Records provided Start Marker
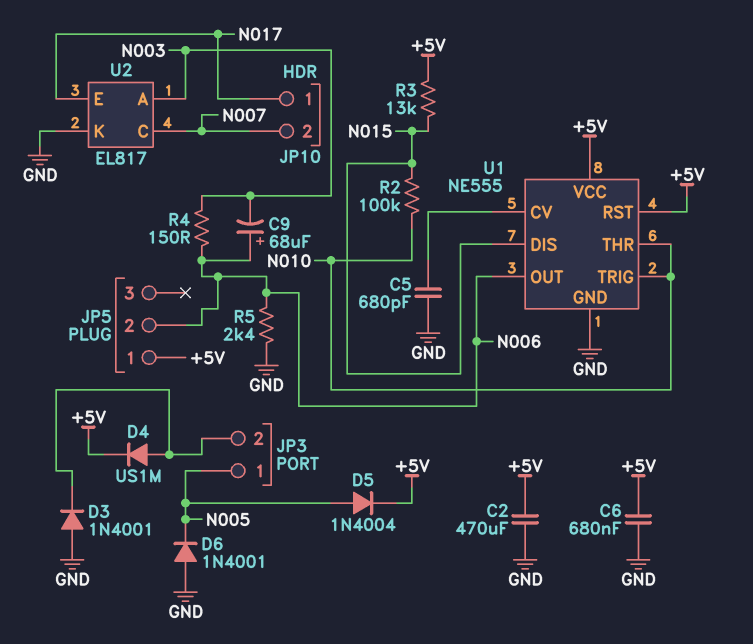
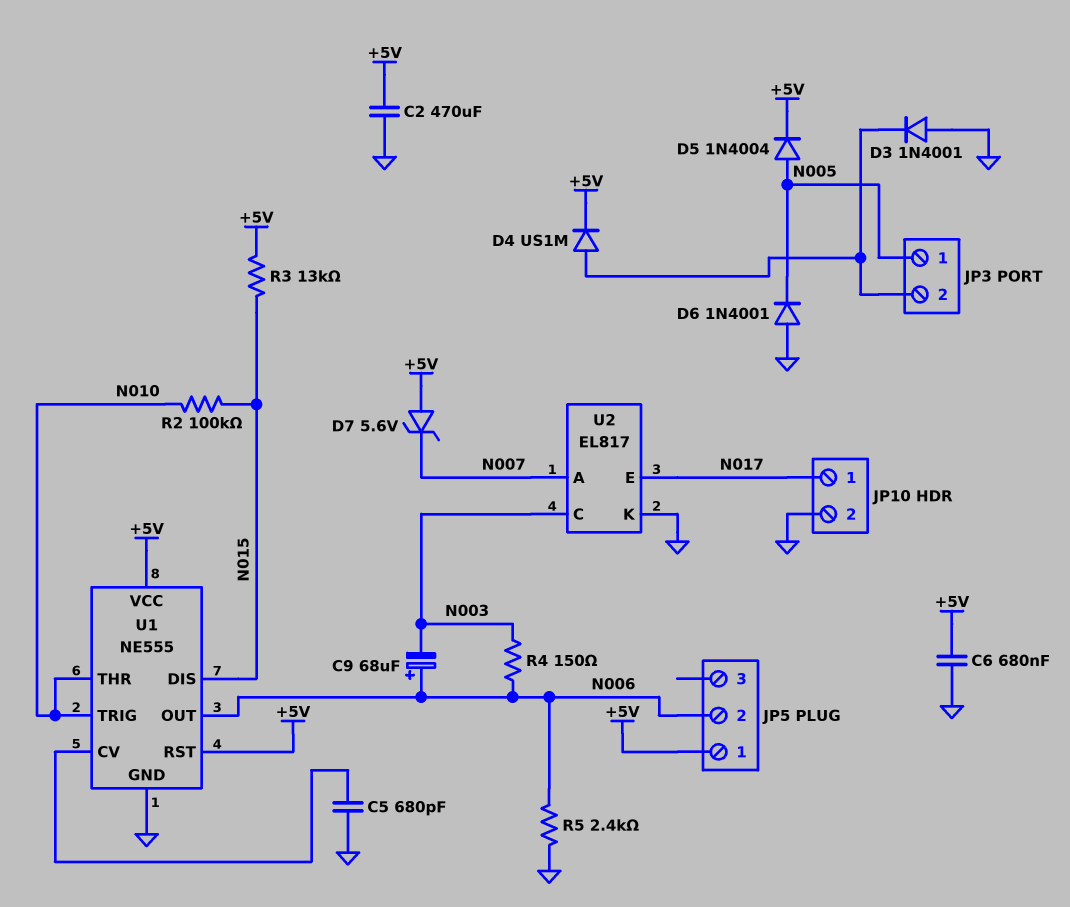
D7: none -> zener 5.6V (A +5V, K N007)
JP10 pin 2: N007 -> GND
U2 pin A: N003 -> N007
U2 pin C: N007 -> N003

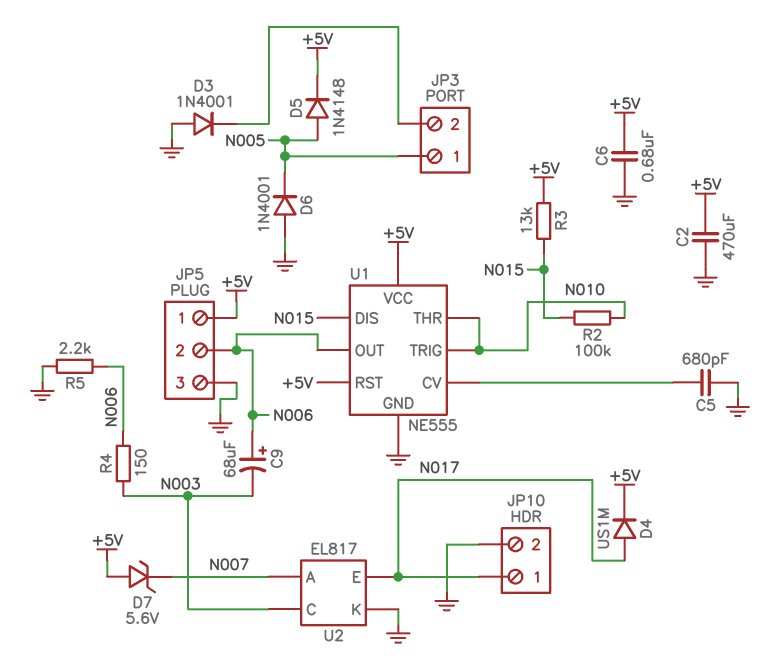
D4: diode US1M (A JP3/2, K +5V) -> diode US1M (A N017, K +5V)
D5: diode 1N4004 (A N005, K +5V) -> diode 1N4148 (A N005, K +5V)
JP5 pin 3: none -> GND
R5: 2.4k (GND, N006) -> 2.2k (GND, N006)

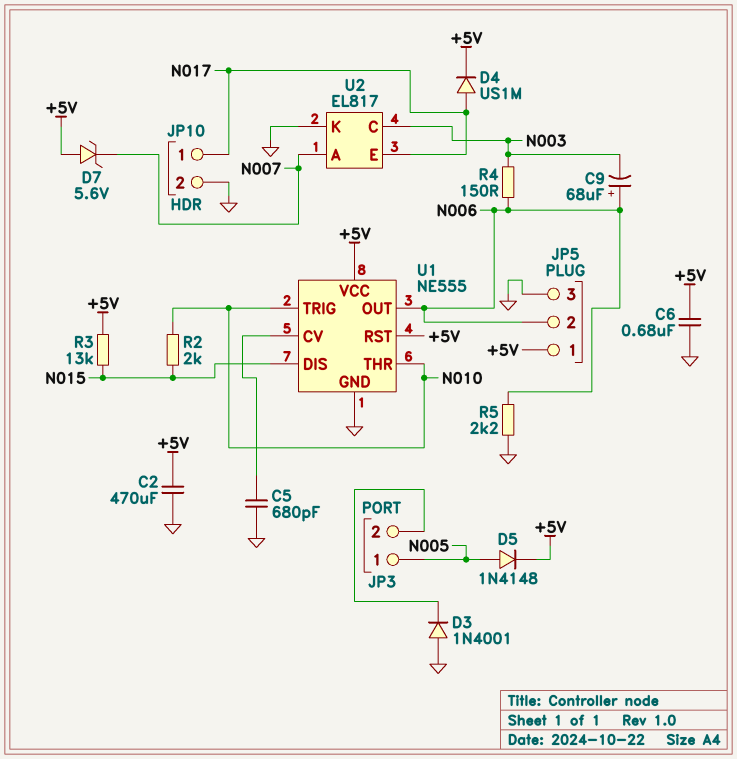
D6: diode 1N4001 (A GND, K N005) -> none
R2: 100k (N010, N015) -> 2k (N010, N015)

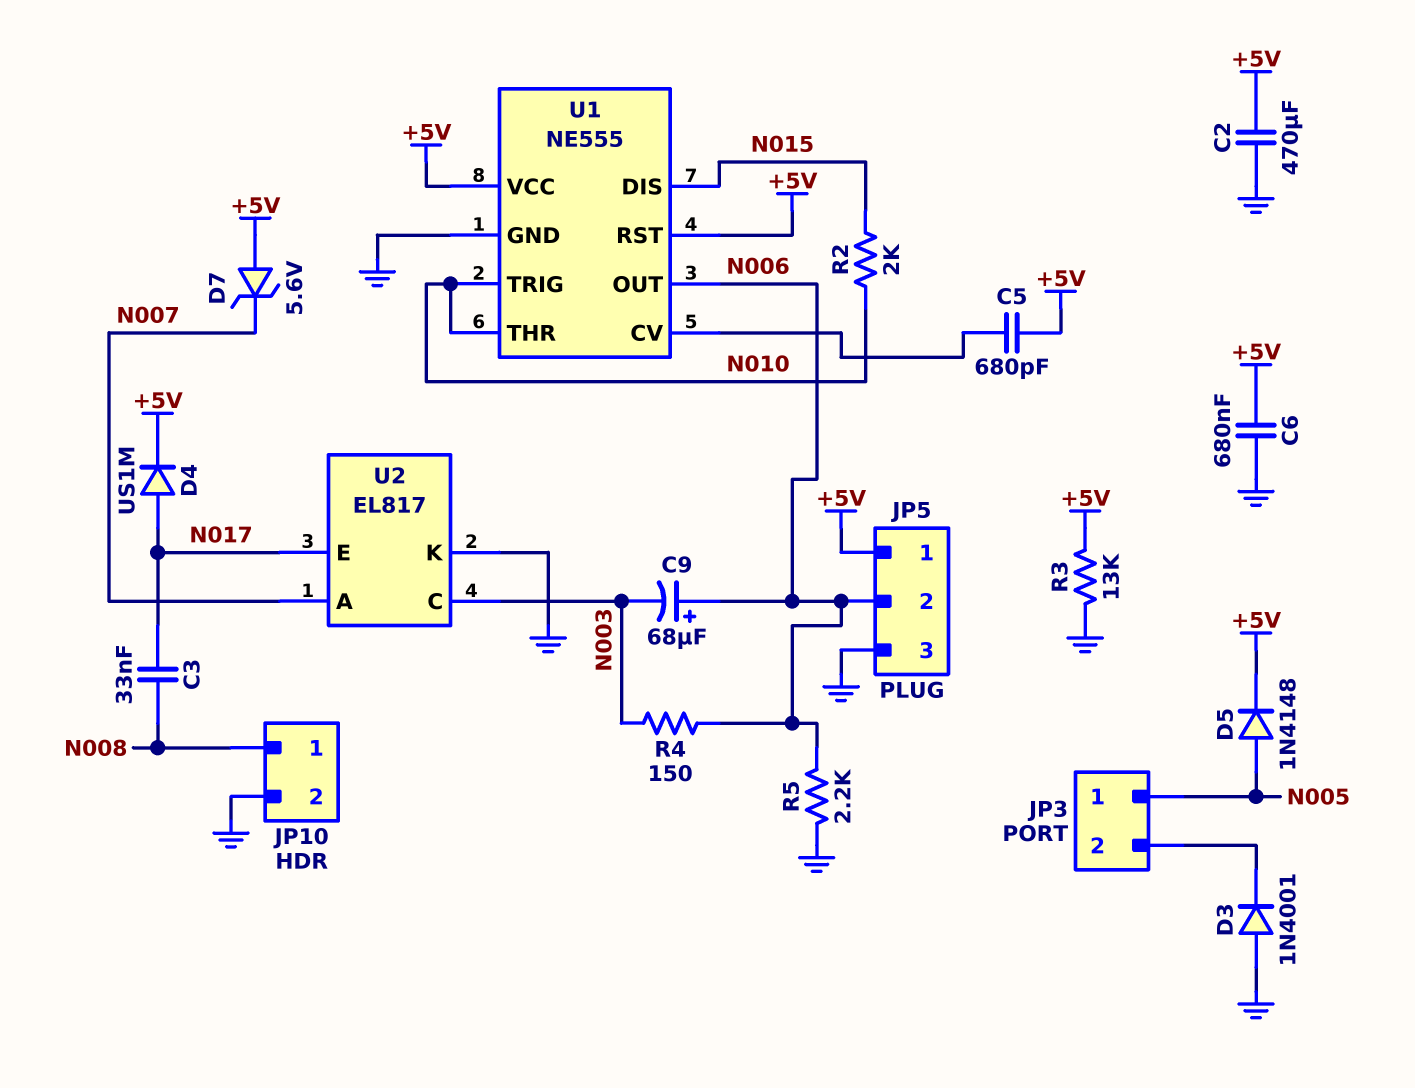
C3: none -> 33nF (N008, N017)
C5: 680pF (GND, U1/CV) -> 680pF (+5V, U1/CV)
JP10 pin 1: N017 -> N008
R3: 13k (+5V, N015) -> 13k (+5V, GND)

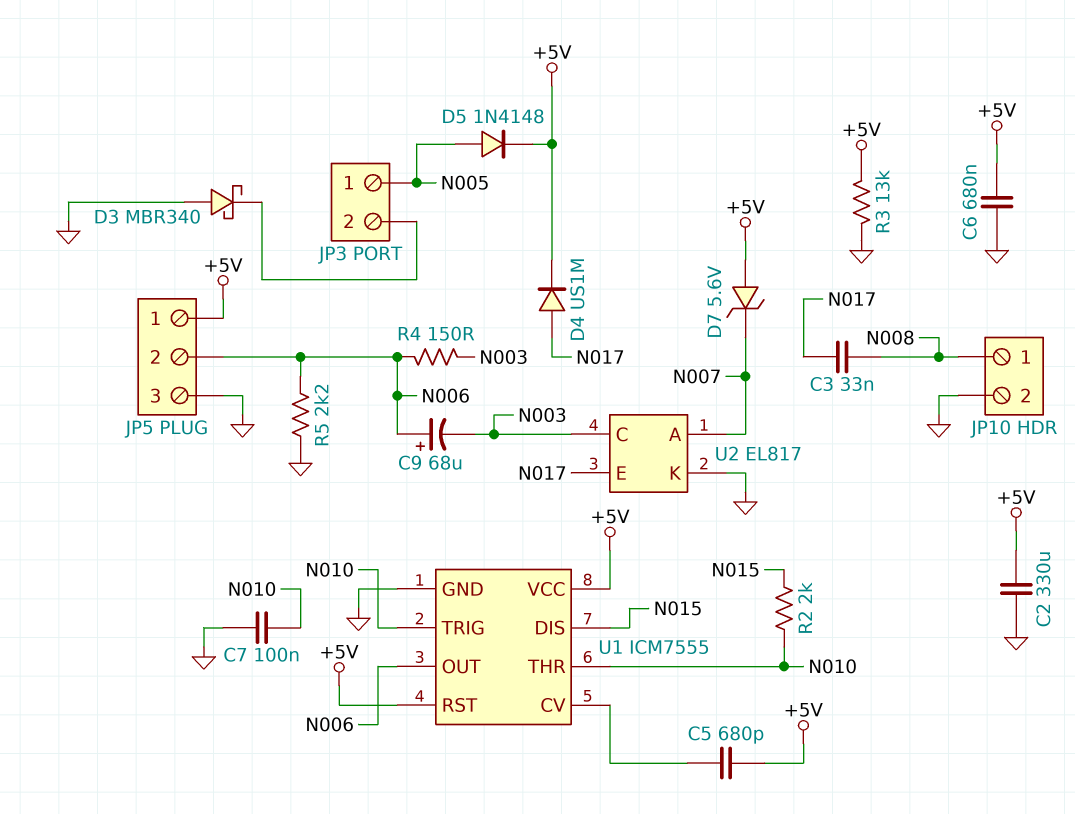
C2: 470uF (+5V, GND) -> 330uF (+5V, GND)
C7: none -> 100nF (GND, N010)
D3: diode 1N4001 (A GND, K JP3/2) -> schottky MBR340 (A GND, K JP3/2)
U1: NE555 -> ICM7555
Records provided End Marker
## Directions
Copy each line of the data that contains the word "none".

## Task output
D7: none -> zener 5.6V (A +5V, K N007)
JP5 pin 3: none -> GND
D6: diode 1N4001 (A GND, K N005) -> none
C3: none -> 33nF (N008, N017)
C7: none -> 100nF (GND, N010)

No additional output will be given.